Would you transcribe the data word for word?

Object transformation records:
★ ★ ★ ★ ★

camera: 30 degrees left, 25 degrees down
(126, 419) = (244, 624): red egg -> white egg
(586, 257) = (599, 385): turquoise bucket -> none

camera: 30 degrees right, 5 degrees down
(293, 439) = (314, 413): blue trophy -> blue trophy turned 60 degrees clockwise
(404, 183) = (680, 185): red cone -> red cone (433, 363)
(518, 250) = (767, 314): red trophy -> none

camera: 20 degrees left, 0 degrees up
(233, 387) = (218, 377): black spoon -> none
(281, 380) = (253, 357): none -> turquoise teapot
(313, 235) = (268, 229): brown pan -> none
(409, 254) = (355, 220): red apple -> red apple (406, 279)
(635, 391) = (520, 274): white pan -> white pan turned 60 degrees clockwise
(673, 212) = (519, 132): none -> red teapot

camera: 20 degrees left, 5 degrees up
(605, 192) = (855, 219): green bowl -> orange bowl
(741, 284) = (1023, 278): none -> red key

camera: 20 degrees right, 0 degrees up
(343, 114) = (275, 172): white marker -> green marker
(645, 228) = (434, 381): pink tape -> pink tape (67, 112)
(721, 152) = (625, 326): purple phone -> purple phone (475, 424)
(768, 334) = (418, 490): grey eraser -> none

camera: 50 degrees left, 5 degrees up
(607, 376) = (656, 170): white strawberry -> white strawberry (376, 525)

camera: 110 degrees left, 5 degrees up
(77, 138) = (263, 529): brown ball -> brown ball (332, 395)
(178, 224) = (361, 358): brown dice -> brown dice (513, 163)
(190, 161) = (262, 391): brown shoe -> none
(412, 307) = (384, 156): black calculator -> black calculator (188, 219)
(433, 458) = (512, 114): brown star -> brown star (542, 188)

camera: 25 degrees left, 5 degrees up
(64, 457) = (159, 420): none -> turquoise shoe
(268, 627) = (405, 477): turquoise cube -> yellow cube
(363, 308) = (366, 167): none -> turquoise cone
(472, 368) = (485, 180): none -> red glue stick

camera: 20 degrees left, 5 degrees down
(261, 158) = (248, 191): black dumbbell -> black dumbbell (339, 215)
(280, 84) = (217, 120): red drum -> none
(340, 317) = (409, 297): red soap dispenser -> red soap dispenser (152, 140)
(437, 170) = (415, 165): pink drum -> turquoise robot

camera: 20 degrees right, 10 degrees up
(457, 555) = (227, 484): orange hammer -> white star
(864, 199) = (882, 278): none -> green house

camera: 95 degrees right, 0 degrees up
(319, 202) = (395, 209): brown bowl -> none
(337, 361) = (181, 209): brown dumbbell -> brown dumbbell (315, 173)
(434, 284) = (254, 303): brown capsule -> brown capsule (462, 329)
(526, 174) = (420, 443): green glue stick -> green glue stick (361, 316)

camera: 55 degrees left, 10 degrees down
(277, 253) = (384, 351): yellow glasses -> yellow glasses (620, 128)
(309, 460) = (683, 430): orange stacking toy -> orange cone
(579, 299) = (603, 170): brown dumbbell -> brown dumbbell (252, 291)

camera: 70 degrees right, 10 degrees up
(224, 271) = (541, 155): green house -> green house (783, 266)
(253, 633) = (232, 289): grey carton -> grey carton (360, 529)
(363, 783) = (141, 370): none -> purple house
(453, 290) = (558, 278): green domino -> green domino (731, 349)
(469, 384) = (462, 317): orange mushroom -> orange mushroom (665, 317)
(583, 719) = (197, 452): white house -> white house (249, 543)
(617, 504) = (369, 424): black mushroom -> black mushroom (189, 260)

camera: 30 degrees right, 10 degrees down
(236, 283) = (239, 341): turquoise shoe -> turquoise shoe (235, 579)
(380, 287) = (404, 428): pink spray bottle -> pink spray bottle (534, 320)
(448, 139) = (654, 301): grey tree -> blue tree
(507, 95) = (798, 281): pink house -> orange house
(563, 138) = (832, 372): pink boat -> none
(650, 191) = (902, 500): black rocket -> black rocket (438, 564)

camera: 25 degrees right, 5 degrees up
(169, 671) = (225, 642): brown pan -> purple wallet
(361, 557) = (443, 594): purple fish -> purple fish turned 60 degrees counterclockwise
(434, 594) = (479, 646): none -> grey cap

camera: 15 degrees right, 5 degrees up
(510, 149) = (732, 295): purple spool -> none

★ ★ ★ ★ ★

▶ **Response area**:
camera: 30 degrees left, 25 degrees down
(126, 419) = (244, 624): red egg -> white egg
(586, 257) = (599, 385): turquoise bucket -> none

camera: 30 degrees right, 5 degrees down
(293, 439) = (314, 413): blue trophy -> blue trophy turned 60 degrees clockwise
(404, 183) = (680, 185): red cone -> red cone (433, 363)
(518, 250) = (767, 314): red trophy -> none

camera: 20 degrees left, 0 degrees up
(233, 387) = (218, 377): black spoon -> none
(281, 380) = (253, 357): none -> turquoise teapot
(313, 235) = (268, 229): brown pan -> none
(409, 254) = (355, 220): red apple -> red apple (406, 279)
(635, 391) = (520, 274): white pan -> white pan turned 60 degrees clockwise
(673, 212) = (519, 132): none -> red teapot

camera: 20 degrees left, 5 degrees up
(605, 192) = (855, 219): green bowl -> orange bowl
(741, 284) = (1023, 278): none -> red key

camera: 20 degrees right, 0 degrees up
(343, 114) = (275, 172): white marker -> green marker
(645, 228) = (434, 381): pink tape -> pink tape (67, 112)
(721, 152) = (625, 326): purple phone -> purple phone (475, 424)
(768, 334) = (418, 490): grey eraser -> none

camera: 50 degrees left, 5 degrees up
(607, 376) = (656, 170): white strawberry -> white strawberry (376, 525)

camera: 110 degrees left, 5 degrees up
(77, 138) = (263, 529): brown ball -> brown ball (332, 395)
(178, 224) = (361, 358): brown dice -> brown dice (513, 163)
(190, 161) = (262, 391): brown shoe -> none
(412, 307) = (384, 156): black calculator -> black calculator (188, 219)
(433, 458) = (512, 114): brown star -> brown star (542, 188)

camera: 25 degrees left, 5 degrees up
(64, 457) = (159, 420): none -> turquoise shoe
(268, 627) = (405, 477): turquoise cube -> yellow cube
(363, 308) = (366, 167): none -> turquoise cone
(472, 368) = (485, 180): none -> red glue stick

camera: 20 degrees left, 5 degrees down
(261, 158) = (248, 191): black dumbbell -> black dumbbell (339, 215)
(280, 84) = (217, 120): red drum -> none
(340, 317) = (409, 297): red soap dispenser -> red soap dispenser (152, 140)
(437, 170) = (415, 165): pink drum -> turquoise robot

camera: 20 degrees right, 10 degrees up
(457, 555) = (227, 484): orange hammer -> white star
(864, 199) = (882, 278): none -> green house

camera: 95 degrees right, 0 degrees up
(319, 202) = (395, 209): brown bowl -> none
(337, 361) = (181, 209): brown dumbbell -> brown dumbbell (315, 173)
(434, 284) = (254, 303): brown capsule -> brown capsule (462, 329)
(526, 174) = (420, 443): green glue stick -> green glue stick (361, 316)

camera: 55 degrees left, 10 degrees down
(277, 253) = (384, 351): yellow glasses -> yellow glasses (620, 128)
(309, 460) = (683, 430): orange stacking toy -> orange cone
(579, 299) = (603, 170): brown dumbbell -> brown dumbbell (252, 291)

camera: 70 degrees right, 10 degrees up
(224, 271) = (541, 155): green house -> green house (783, 266)
(253, 633) = (232, 289): grey carton -> grey carton (360, 529)
(363, 783) = (141, 370): none -> purple house
(453, 290) = (558, 278): green domino -> green domino (731, 349)
(469, 384) = (462, 317): orange mushroom -> orange mushroom (665, 317)
(583, 719) = (197, 452): white house -> white house (249, 543)
(617, 504) = (369, 424): black mushroom -> black mushroom (189, 260)

camera: 30 degrees right, 10 degrees down
(236, 283) = (239, 341): turquoise shoe -> turquoise shoe (235, 579)
(380, 287) = (404, 428): pink spray bottle -> pink spray bottle (534, 320)
(448, 139) = (654, 301): grey tree -> blue tree
(507, 95) = (798, 281): pink house -> orange house
(563, 138) = (832, 372): pink boat -> none
(650, 191) = (902, 500): black rocket -> black rocket (438, 564)

camera: 25 degrees right, 5 degrees up
(169, 671) = (225, 642): brown pan -> purple wallet
(361, 557) = (443, 594): purple fish -> purple fish turned 60 degrees counterclockwise
(434, 594) = (479, 646): none -> grey cap

camera: 15 degrees right, 5 degrees up
(510, 149) = (732, 295): purple spool -> none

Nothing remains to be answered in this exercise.